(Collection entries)
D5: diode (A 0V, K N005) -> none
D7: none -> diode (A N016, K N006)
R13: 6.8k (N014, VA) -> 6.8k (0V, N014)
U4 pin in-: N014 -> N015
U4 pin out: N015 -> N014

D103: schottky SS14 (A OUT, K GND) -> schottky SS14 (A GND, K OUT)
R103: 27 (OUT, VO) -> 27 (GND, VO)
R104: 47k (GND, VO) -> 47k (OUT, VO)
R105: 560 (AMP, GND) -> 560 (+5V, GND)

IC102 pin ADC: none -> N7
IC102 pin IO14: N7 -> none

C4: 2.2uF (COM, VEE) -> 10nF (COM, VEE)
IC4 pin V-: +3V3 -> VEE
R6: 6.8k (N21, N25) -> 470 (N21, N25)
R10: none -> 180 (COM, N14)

-- What to do --
Print all of the entries exactly as they are written.

-- Completed exercise --
D5: diode (A 0V, K N005) -> none
D7: none -> diode (A N016, K N006)
R13: 6.8k (N014, VA) -> 6.8k (0V, N014)
U4 pin in-: N014 -> N015
U4 pin out: N015 -> N014

D103: schottky SS14 (A OUT, K GND) -> schottky SS14 (A GND, K OUT)
R103: 27 (OUT, VO) -> 27 (GND, VO)
R104: 47k (GND, VO) -> 47k (OUT, VO)
R105: 560 (AMP, GND) -> 560 (+5V, GND)

IC102 pin ADC: none -> N7
IC102 pin IO14: N7 -> none

C4: 2.2uF (COM, VEE) -> 10nF (COM, VEE)
IC4 pin V-: +3V3 -> VEE
R6: 6.8k (N21, N25) -> 470 (N21, N25)
R10: none -> 180 (COM, N14)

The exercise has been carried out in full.